WHAT TO DO.
The records below must be transcribed exactly. Do not include the pictures.

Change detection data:
=== Begin Enclosure ===
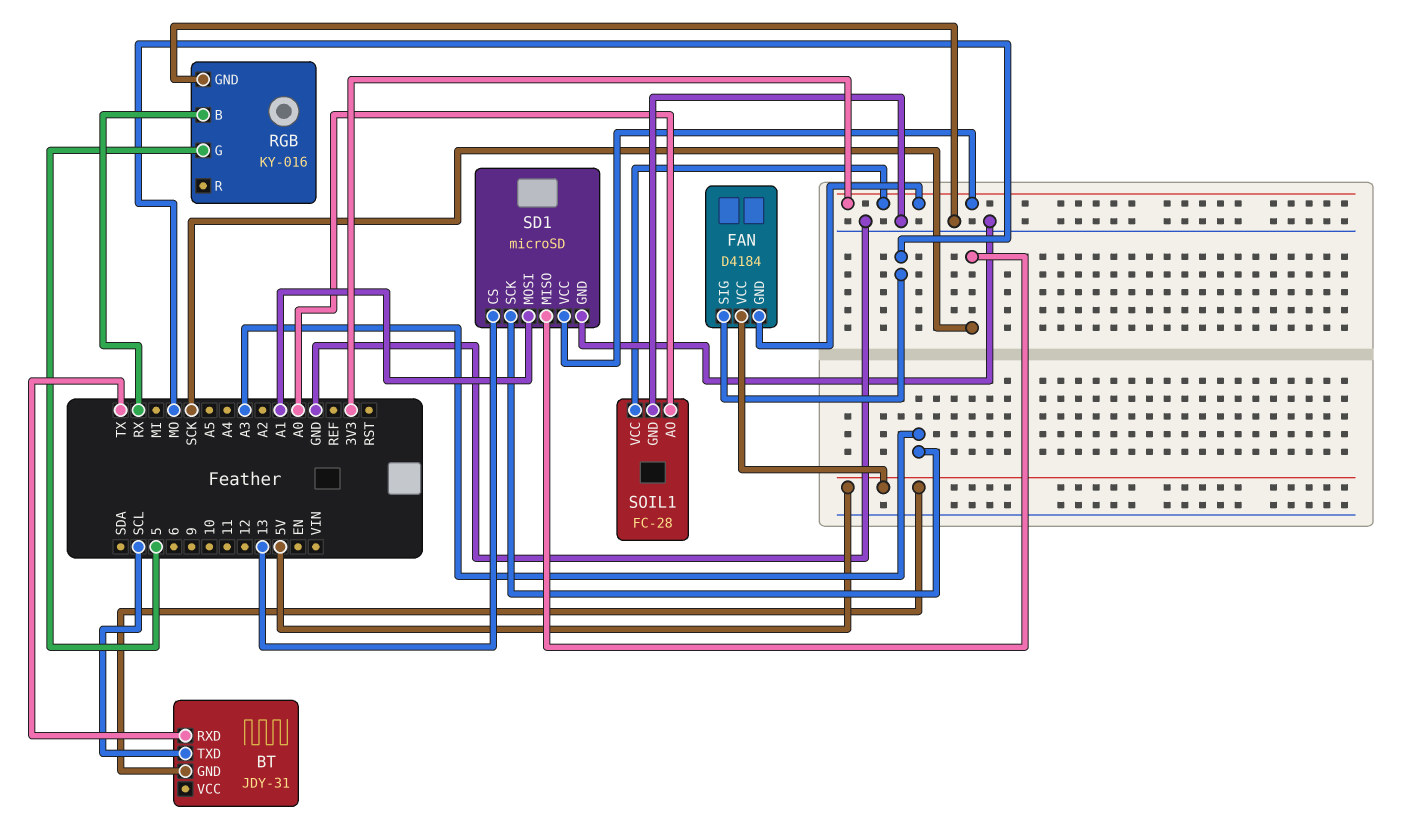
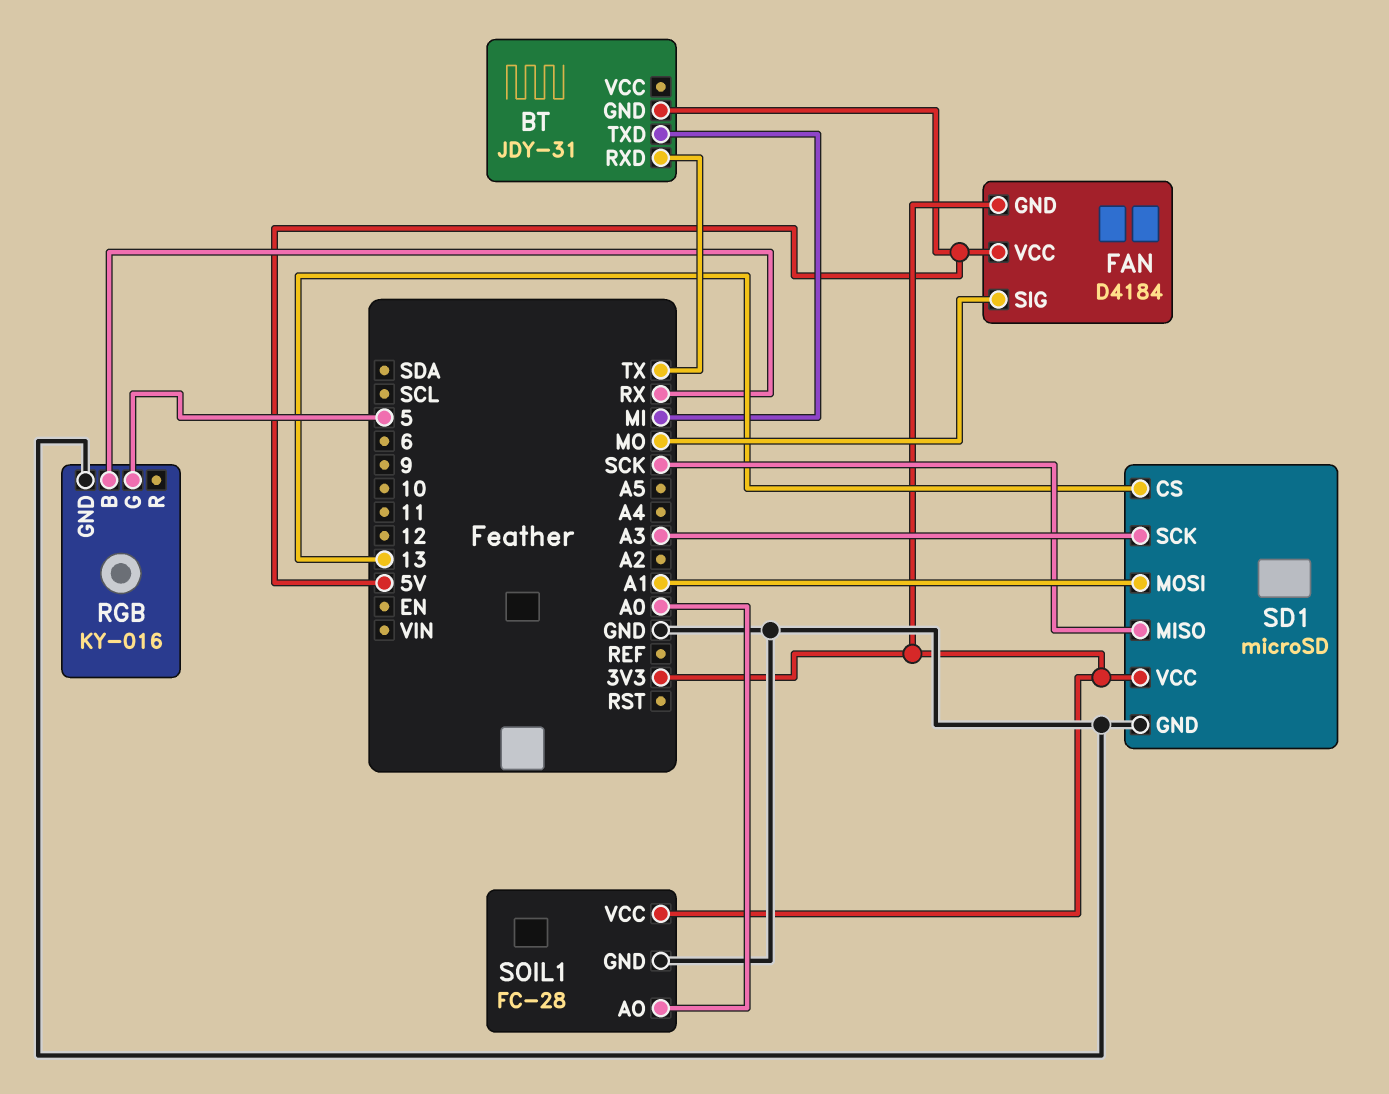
BT pin TXD: SCL -> MI

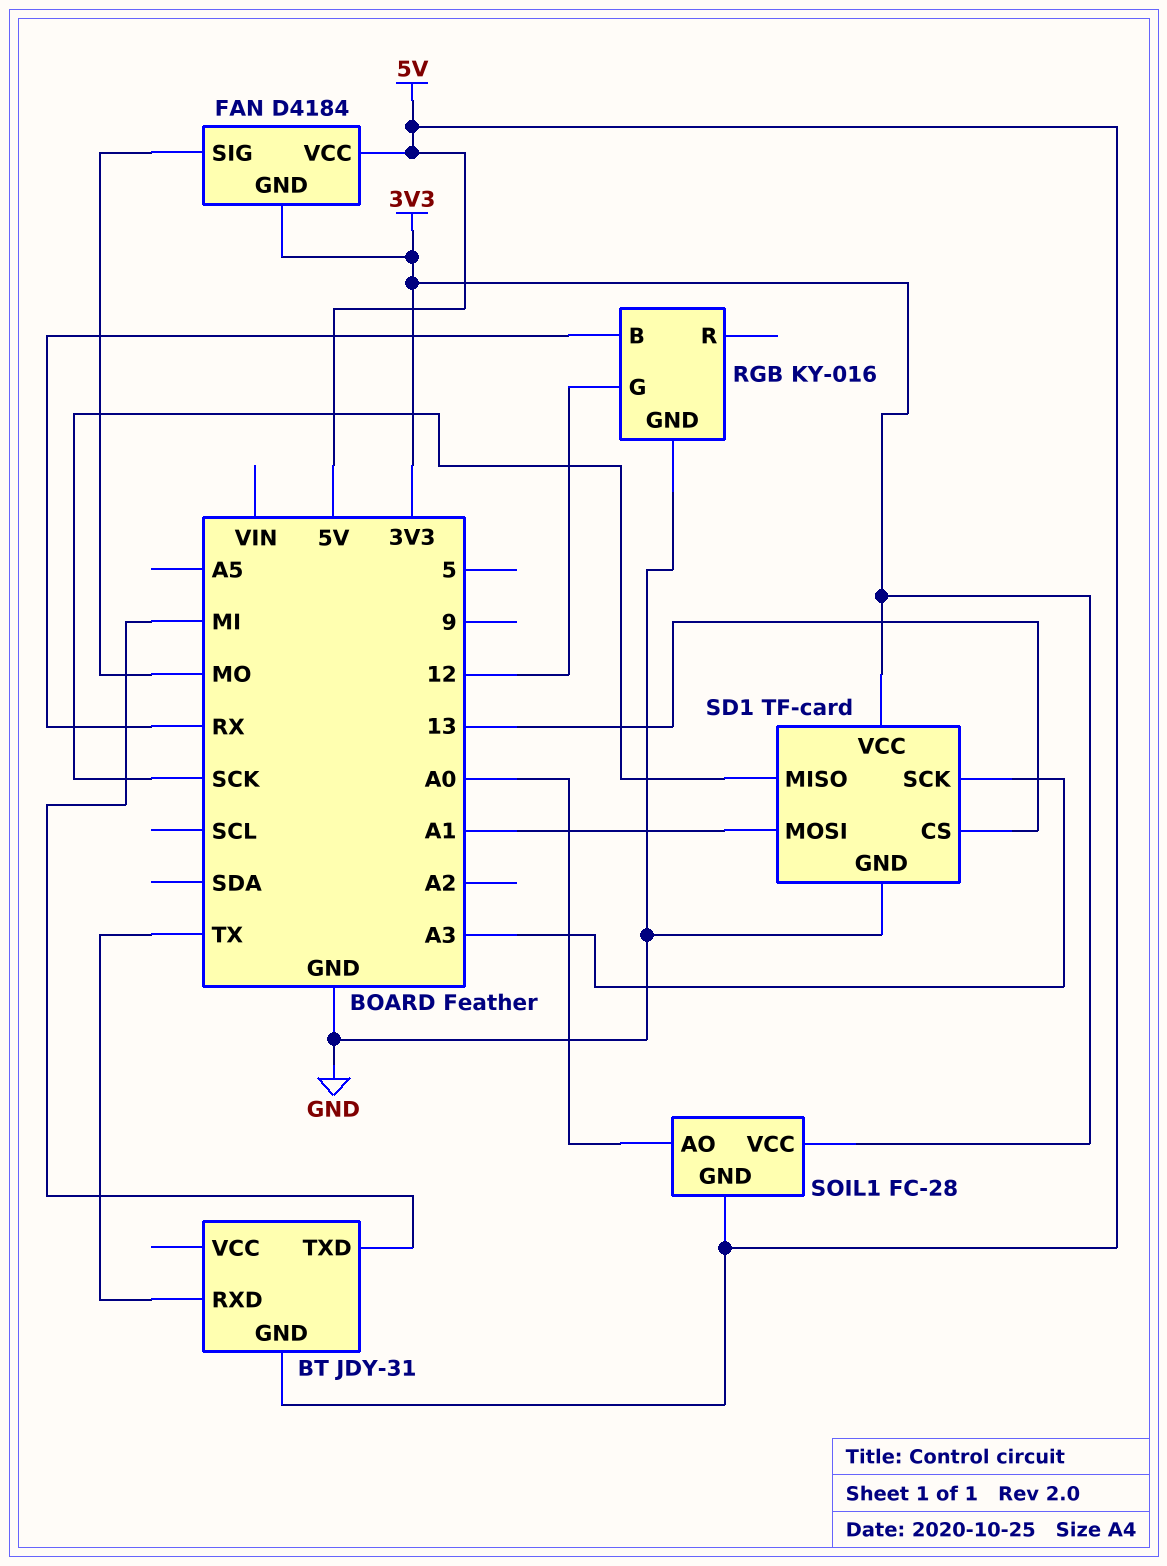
RGB pin G: 5 -> 12
SD1: microSD -> TF-card
SOIL1 pin GND: GND -> 5V

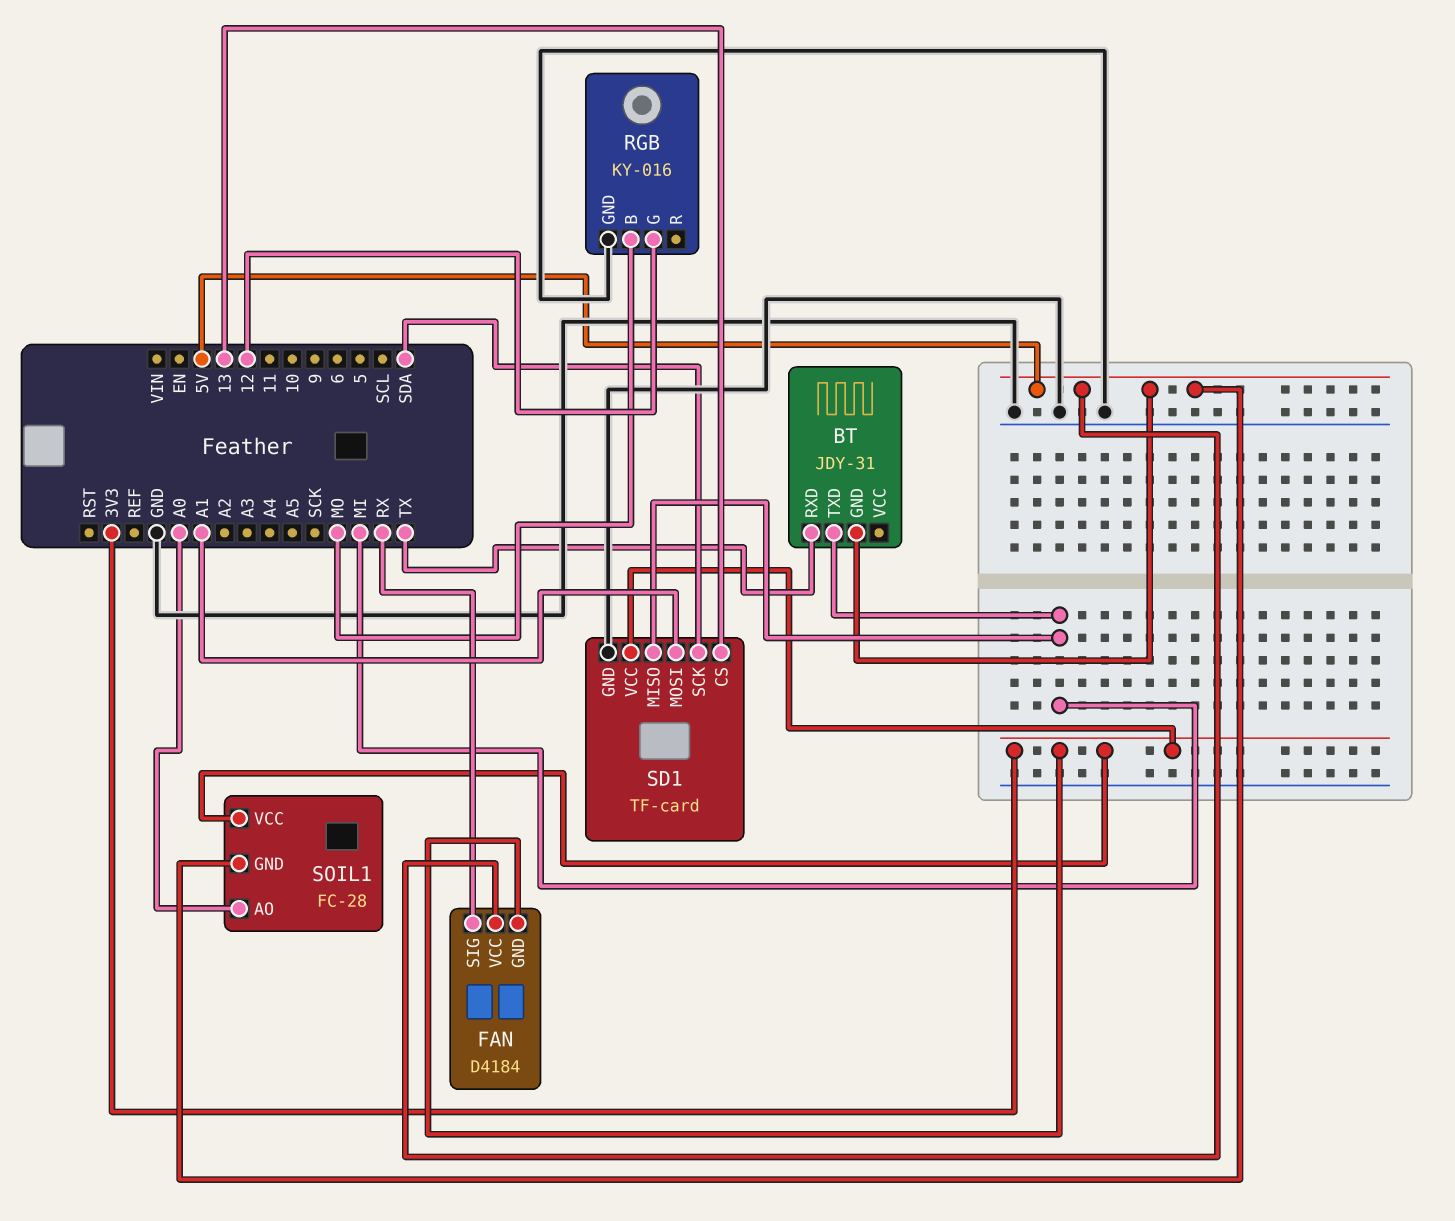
FAN pin SIG: MO -> RX
RGB pin B: RX -> MO
SD1 pin MISO: SCK -> MI
SD1 pin SCK: A3 -> SDA

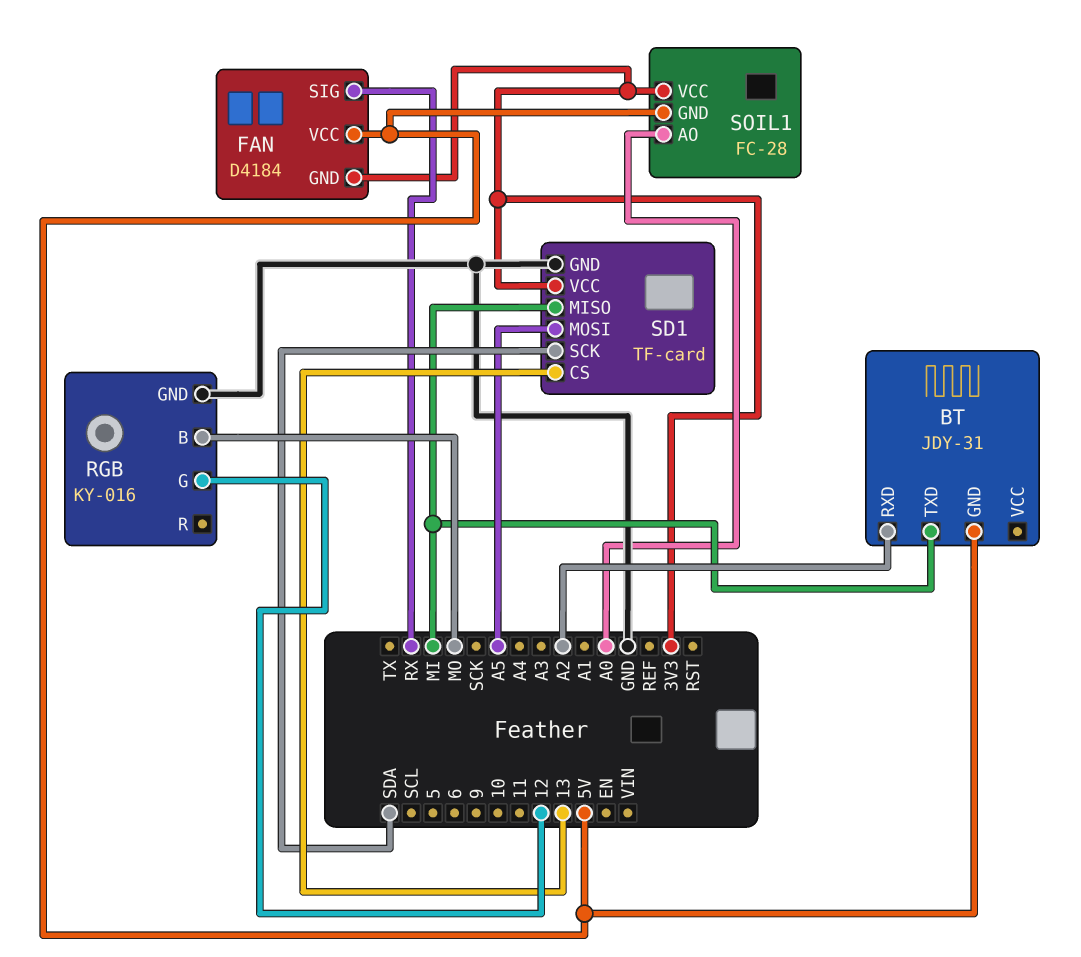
BT pin RXD: TX -> A2
SD1 pin MOSI: A1 -> A5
=== End Enclosure ===
ANSWER BELOW.
BT pin TXD: SCL -> MI

RGB pin G: 5 -> 12
SD1: microSD -> TF-card
SOIL1 pin GND: GND -> 5V

FAN pin SIG: MO -> RX
RGB pin B: RX -> MO
SD1 pin MISO: SCK -> MI
SD1 pin SCK: A3 -> SDA

BT pin RXD: TX -> A2
SD1 pin MOSI: A1 -> A5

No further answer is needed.